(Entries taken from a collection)
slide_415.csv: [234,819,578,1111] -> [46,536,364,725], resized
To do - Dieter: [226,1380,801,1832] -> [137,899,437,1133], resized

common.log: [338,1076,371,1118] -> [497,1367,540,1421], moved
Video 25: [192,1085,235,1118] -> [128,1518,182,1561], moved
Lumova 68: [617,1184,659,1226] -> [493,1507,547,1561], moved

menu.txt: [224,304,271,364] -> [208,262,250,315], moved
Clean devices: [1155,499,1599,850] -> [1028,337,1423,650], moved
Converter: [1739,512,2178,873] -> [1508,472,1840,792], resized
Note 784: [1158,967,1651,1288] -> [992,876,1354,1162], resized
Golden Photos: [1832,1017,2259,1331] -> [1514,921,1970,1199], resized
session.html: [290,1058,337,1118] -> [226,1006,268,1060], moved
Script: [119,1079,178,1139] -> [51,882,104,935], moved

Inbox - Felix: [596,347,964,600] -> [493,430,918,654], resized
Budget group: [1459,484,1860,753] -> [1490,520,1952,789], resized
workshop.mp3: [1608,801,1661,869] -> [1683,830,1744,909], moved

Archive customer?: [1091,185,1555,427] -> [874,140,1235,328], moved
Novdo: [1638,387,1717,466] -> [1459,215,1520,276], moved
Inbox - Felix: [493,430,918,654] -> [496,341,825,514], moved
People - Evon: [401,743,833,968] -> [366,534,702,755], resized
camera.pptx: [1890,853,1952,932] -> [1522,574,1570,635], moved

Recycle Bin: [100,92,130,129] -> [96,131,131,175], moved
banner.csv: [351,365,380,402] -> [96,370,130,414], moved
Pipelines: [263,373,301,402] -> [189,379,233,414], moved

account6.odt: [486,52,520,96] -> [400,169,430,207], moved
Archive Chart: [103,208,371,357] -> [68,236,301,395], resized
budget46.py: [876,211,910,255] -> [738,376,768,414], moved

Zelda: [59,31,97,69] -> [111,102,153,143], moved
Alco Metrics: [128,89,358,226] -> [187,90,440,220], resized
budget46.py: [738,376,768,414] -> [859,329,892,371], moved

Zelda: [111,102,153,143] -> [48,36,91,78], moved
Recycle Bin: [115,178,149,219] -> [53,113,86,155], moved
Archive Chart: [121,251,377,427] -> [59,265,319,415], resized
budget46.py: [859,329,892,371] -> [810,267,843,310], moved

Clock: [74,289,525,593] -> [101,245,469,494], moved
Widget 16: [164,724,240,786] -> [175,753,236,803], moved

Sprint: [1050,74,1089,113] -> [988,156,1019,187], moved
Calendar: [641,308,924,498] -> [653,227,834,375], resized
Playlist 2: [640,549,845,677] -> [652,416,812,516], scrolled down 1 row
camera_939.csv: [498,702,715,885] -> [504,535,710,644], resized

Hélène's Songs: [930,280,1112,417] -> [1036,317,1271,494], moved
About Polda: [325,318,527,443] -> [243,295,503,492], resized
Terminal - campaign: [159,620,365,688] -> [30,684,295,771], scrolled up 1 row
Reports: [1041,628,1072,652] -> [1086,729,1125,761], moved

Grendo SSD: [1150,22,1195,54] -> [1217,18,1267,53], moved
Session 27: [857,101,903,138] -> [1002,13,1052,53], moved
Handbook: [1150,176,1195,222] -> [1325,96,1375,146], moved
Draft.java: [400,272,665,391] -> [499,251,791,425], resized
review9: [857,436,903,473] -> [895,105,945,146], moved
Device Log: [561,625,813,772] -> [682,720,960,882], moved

● **Task goal**:
Lines from the one with "Terminal - campaign: [159,620,365,688]" through the end of the data: set these down exactly, including both ends and nothing more.

● **Answer below**:
Terminal - campaign: [159,620,365,688] -> [30,684,295,771], scrolled up 1 row
Reports: [1041,628,1072,652] -> [1086,729,1125,761], moved

Grendo SSD: [1150,22,1195,54] -> [1217,18,1267,53], moved
Session 27: [857,101,903,138] -> [1002,13,1052,53], moved
Handbook: [1150,176,1195,222] -> [1325,96,1375,146], moved
Draft.java: [400,272,665,391] -> [499,251,791,425], resized
review9: [857,436,903,473] -> [895,105,945,146], moved
Device Log: [561,625,813,772] -> [682,720,960,882], moved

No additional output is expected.